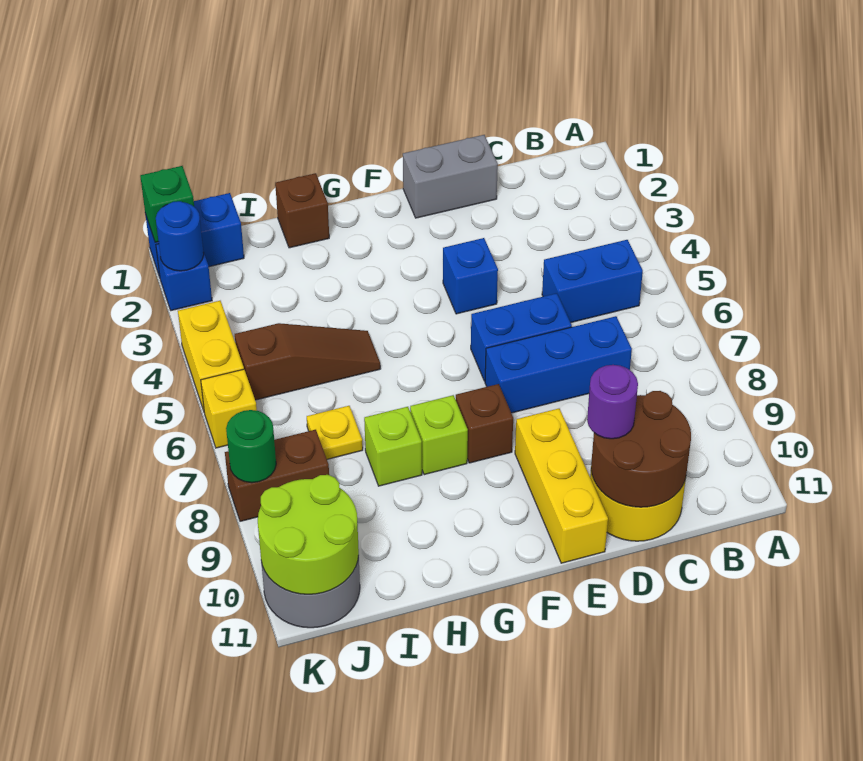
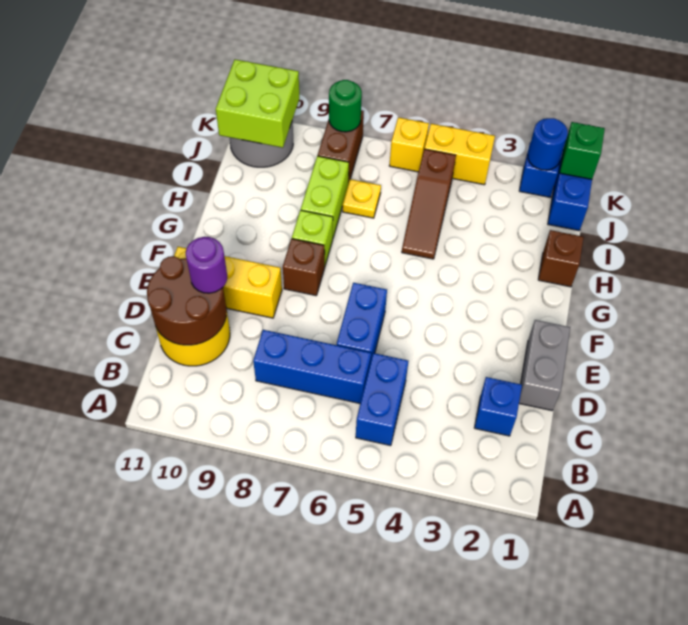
blue 1x3 brick [485,316,632,413] -> blue 1x3 brick turned to [253,330,371,403]
blue 1x1 brick [443,238,498,314] -> blue 1x1 brick moved to [474,377,522,436]
lime 1x1 brick [364,407,422,486] -> lime 1x2 brick [301,156,349,237]
lime 2x2 round brick [258,475,359,594] -> lime 2x2 brick [216,59,299,148]

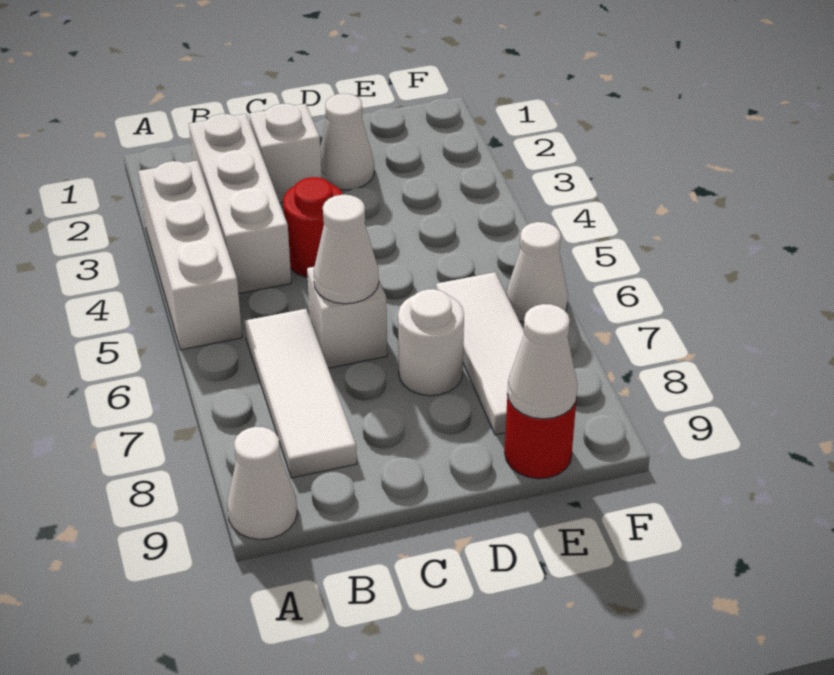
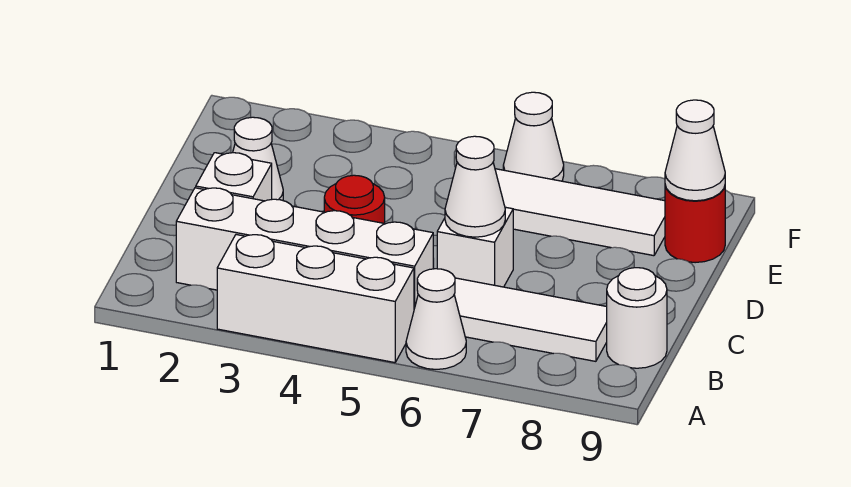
white 1x1 cone [227,427,297,539] -> white 1x1 cone moved to [406,269,466,369]
white 1x3 brick [189,114,291,294] -> white 1x4 brick [176,188,433,309]
white 1x1 round brick [398,289,464,396] -> white 1x1 round brick moved to [607,268,667,368]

▸ **Task**: In the data above, find the line with "lime 1x1 brick" and repeat it and every line after it through the end, exactly; leave the pictures out.

▸ **Result for this exercise**:
lime 1x1 brick [364,407,422,486] -> lime 1x2 brick [301,156,349,237]
lime 2x2 round brick [258,475,359,594] -> lime 2x2 brick [216,59,299,148]

white 1x1 cone [227,427,297,539] -> white 1x1 cone moved to [406,269,466,369]
white 1x3 brick [189,114,291,294] -> white 1x4 brick [176,188,433,309]
white 1x1 round brick [398,289,464,396] -> white 1x1 round brick moved to [607,268,667,368]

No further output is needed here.